▶ [TASK PROMPT]:
Your answer is to be the exact text of the lines from the one containing "(643, 252) = (318, 78): none -> green pear" through the final line of the entries, restated in full, with pictures omitted.

(Image sets with object changes)
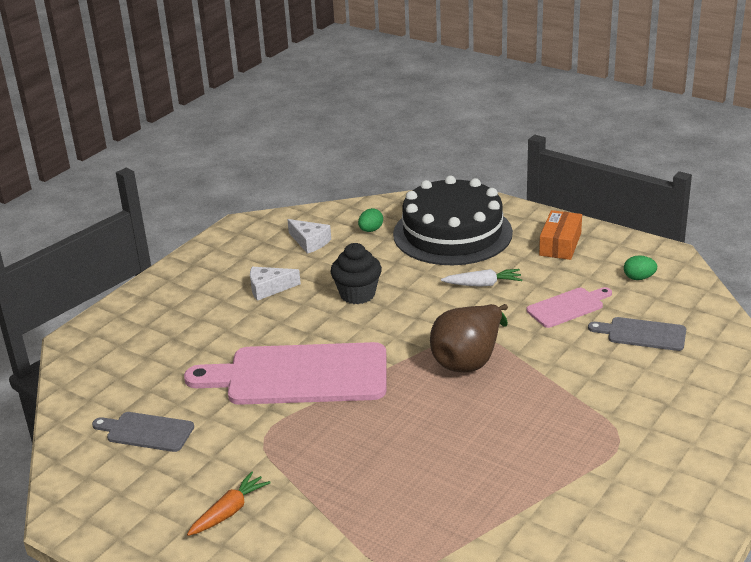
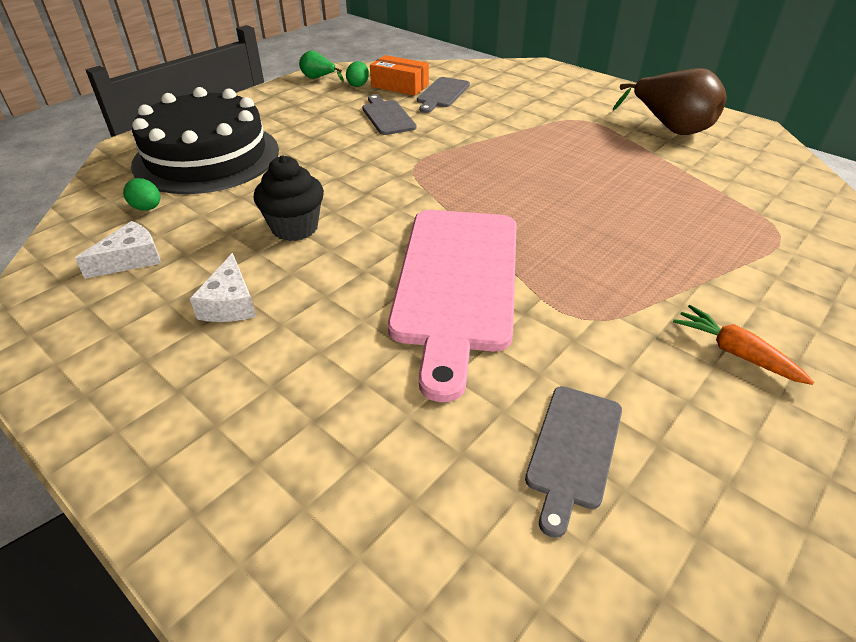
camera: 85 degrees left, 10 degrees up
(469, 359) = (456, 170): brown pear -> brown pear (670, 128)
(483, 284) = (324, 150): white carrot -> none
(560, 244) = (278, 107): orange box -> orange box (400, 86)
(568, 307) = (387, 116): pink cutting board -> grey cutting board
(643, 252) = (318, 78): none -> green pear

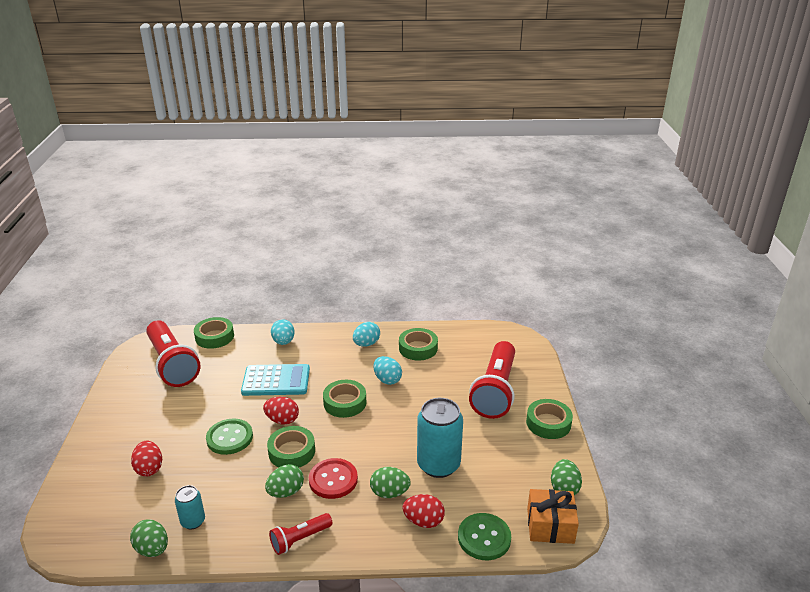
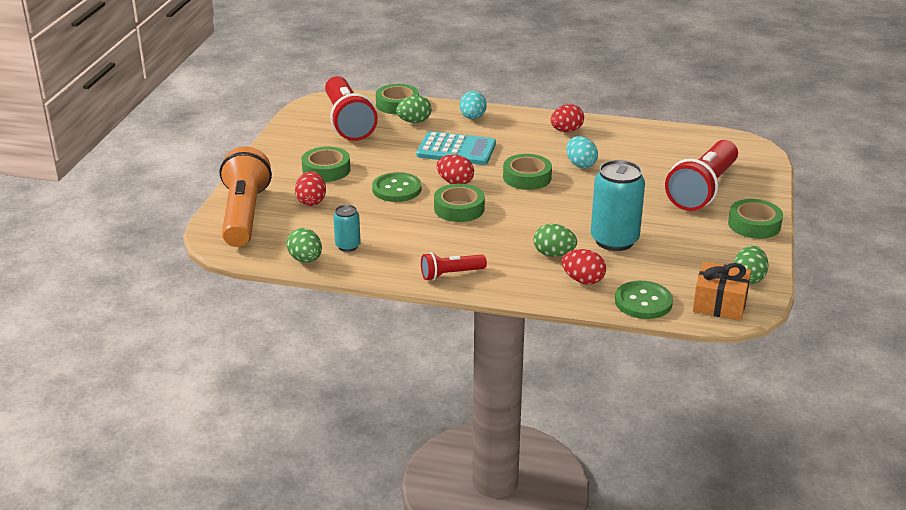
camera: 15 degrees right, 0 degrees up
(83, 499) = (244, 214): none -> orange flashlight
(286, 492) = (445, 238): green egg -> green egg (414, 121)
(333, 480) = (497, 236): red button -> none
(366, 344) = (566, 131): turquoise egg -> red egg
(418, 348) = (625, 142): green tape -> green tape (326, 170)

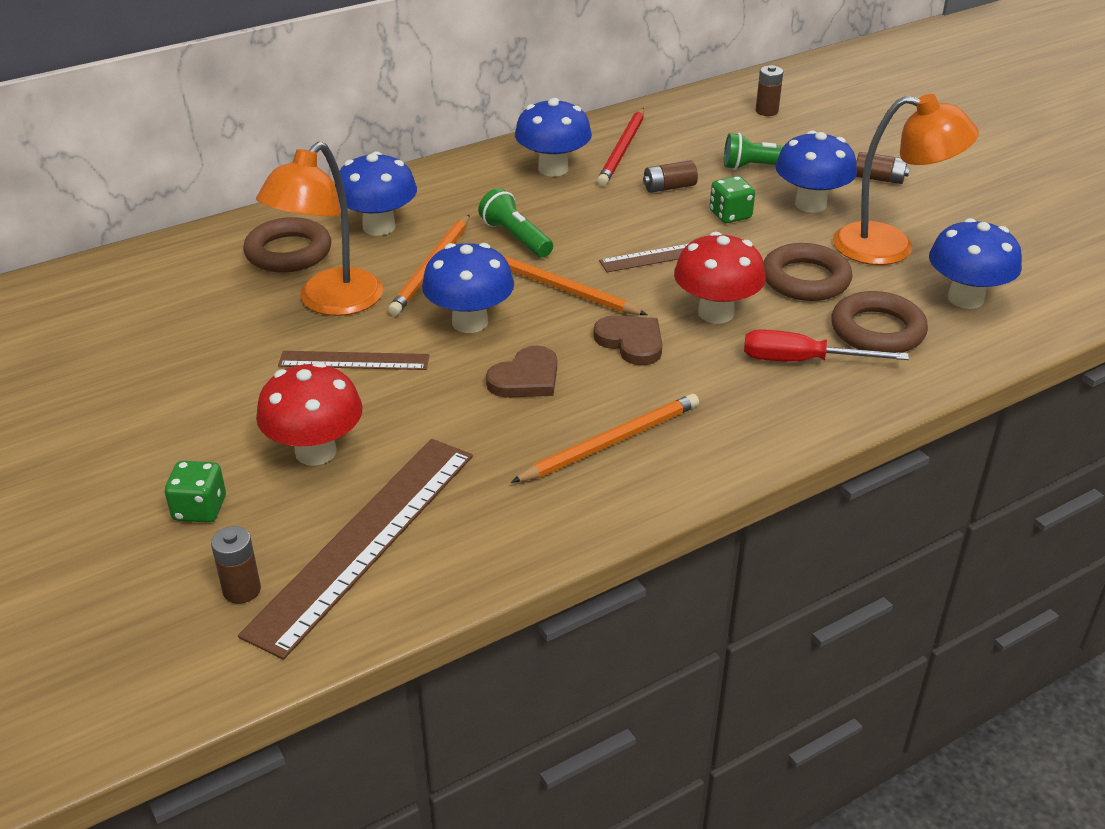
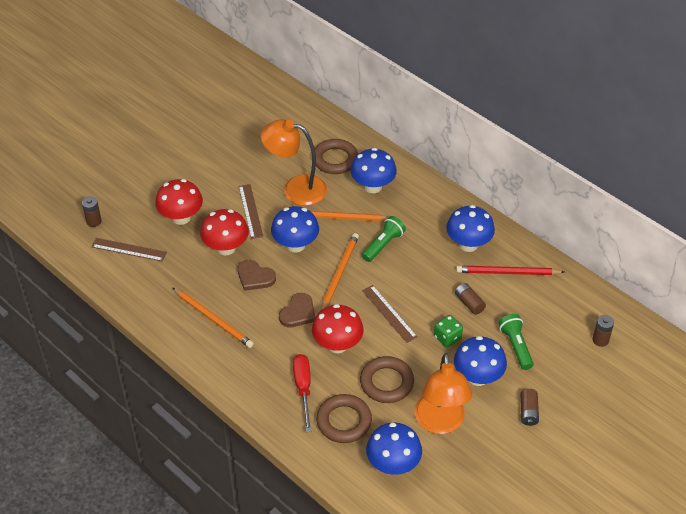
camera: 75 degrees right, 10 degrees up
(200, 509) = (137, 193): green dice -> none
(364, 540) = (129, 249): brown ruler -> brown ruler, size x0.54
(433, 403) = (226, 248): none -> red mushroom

▶ [COMPLETED TASK]:
(643, 252) = (318, 78): none -> green pear

camera: 15 degrees right, 0 degrees up
(83, 499) = (244, 214): none -> orange flashlight
(286, 492) = (445, 238): green egg -> green egg (414, 121)
(333, 480) = (497, 236): red button -> none
(366, 344) = (566, 131): turquoise egg -> red egg
(418, 348) = (625, 142): green tape -> green tape (326, 170)

camera: 75 degrees right, 10 degrees up
(200, 509) = (137, 193): green dice -> none
(364, 540) = (129, 249): brown ruler -> brown ruler, size x0.54
(433, 403) = (226, 248): none -> red mushroom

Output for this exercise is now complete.